Excerpted records
================

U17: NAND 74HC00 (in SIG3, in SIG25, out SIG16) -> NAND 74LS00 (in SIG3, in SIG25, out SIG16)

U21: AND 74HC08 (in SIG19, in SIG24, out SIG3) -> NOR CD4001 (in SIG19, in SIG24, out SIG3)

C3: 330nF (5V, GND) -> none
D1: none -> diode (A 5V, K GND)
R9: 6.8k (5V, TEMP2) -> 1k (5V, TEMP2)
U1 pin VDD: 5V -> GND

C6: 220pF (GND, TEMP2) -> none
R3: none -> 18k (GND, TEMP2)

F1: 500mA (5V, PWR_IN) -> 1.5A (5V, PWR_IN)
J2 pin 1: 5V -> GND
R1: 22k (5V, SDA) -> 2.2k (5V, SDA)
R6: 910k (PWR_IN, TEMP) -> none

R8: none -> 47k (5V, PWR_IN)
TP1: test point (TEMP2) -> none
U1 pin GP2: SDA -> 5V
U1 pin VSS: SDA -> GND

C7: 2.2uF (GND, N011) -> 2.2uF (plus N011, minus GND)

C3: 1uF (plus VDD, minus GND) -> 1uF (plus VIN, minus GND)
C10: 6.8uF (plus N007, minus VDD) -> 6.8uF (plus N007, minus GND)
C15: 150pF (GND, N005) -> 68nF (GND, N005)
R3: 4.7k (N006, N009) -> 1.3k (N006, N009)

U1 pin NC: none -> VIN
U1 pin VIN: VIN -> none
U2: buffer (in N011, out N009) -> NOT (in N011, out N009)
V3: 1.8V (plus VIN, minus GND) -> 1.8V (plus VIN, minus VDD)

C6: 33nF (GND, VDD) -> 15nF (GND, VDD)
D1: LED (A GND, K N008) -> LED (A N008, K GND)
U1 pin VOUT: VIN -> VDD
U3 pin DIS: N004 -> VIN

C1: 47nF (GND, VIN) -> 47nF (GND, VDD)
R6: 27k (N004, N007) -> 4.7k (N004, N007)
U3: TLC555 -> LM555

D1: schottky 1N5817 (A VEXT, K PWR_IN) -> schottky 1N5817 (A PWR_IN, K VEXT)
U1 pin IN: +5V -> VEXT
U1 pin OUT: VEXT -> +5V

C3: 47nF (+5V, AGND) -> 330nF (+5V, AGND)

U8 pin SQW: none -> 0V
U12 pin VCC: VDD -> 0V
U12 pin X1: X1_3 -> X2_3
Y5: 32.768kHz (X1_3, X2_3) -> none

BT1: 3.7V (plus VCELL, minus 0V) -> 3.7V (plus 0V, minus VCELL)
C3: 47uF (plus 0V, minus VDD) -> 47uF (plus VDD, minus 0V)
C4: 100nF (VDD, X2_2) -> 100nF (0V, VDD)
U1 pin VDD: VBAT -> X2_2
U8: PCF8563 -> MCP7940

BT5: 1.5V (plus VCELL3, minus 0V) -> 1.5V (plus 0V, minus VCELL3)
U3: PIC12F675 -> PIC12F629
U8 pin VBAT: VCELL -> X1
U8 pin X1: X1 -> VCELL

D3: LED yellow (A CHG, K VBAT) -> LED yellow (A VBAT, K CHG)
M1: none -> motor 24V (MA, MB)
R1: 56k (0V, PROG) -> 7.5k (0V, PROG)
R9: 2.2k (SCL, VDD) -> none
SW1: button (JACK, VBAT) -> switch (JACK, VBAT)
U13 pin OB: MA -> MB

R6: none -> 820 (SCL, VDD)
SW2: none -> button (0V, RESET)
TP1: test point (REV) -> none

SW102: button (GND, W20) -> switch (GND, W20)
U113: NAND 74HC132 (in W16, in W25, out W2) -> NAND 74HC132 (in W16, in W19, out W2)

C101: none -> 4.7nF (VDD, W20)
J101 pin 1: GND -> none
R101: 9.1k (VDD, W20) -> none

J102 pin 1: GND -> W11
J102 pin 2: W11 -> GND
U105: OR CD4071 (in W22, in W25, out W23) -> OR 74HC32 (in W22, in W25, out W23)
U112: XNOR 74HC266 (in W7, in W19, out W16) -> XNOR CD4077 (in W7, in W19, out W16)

================

Nothing but the lines from the line containing "C10: 6.8uF (plus" through the final line of the entries should appear in your answer, copied exactly.

C10: 6.8uF (plus N007, minus VDD) -> 6.8uF (plus N007, minus GND)
C15: 150pF (GND, N005) -> 68nF (GND, N005)
R3: 4.7k (N006, N009) -> 1.3k (N006, N009)

U1 pin NC: none -> VIN
U1 pin VIN: VIN -> none
U2: buffer (in N011, out N009) -> NOT (in N011, out N009)
V3: 1.8V (plus VIN, minus GND) -> 1.8V (plus VIN, minus VDD)

C6: 33nF (GND, VDD) -> 15nF (GND, VDD)
D1: LED (A GND, K N008) -> LED (A N008, K GND)
U1 pin VOUT: VIN -> VDD
U3 pin DIS: N004 -> VIN

C1: 47nF (GND, VIN) -> 47nF (GND, VDD)
R6: 27k (N004, N007) -> 4.7k (N004, N007)
U3: TLC555 -> LM555

D1: schottky 1N5817 (A VEXT, K PWR_IN) -> schottky 1N5817 (A PWR_IN, K VEXT)
U1 pin IN: +5V -> VEXT
U1 pin OUT: VEXT -> +5V

C3: 47nF (+5V, AGND) -> 330nF (+5V, AGND)

U8 pin SQW: none -> 0V
U12 pin VCC: VDD -> 0V
U12 pin X1: X1_3 -> X2_3
Y5: 32.768kHz (X1_3, X2_3) -> none

BT1: 3.7V (plus VCELL, minus 0V) -> 3.7V (plus 0V, minus VCELL)
C3: 47uF (plus 0V, minus VDD) -> 47uF (plus VDD, minus 0V)
C4: 100nF (VDD, X2_2) -> 100nF (0V, VDD)
U1 pin VDD: VBAT -> X2_2
U8: PCF8563 -> MCP7940

BT5: 1.5V (plus VCELL3, minus 0V) -> 1.5V (plus 0V, minus VCELL3)
U3: PIC12F675 -> PIC12F629
U8 pin VBAT: VCELL -> X1
U8 pin X1: X1 -> VCELL

D3: LED yellow (A CHG, K VBAT) -> LED yellow (A VBAT, K CHG)
M1: none -> motor 24V (MA, MB)
R1: 56k (0V, PROG) -> 7.5k (0V, PROG)
R9: 2.2k (SCL, VDD) -> none
SW1: button (JACK, VBAT) -> switch (JACK, VBAT)
U13 pin OB: MA -> MB

R6: none -> 820 (SCL, VDD)
SW2: none -> button (0V, RESET)
TP1: test point (REV) -> none

SW102: button (GND, W20) -> switch (GND, W20)
U113: NAND 74HC132 (in W16, in W25, out W2) -> NAND 74HC132 (in W16, in W19, out W2)

C101: none -> 4.7nF (VDD, W20)
J101 pin 1: GND -> none
R101: 9.1k (VDD, W20) -> none

J102 pin 1: GND -> W11
J102 pin 2: W11 -> GND
U105: OR CD4071 (in W22, in W25, out W23) -> OR 74HC32 (in W22, in W25, out W23)
U112: XNOR 74HC266 (in W7, in W19, out W16) -> XNOR CD4077 (in W7, in W19, out W16)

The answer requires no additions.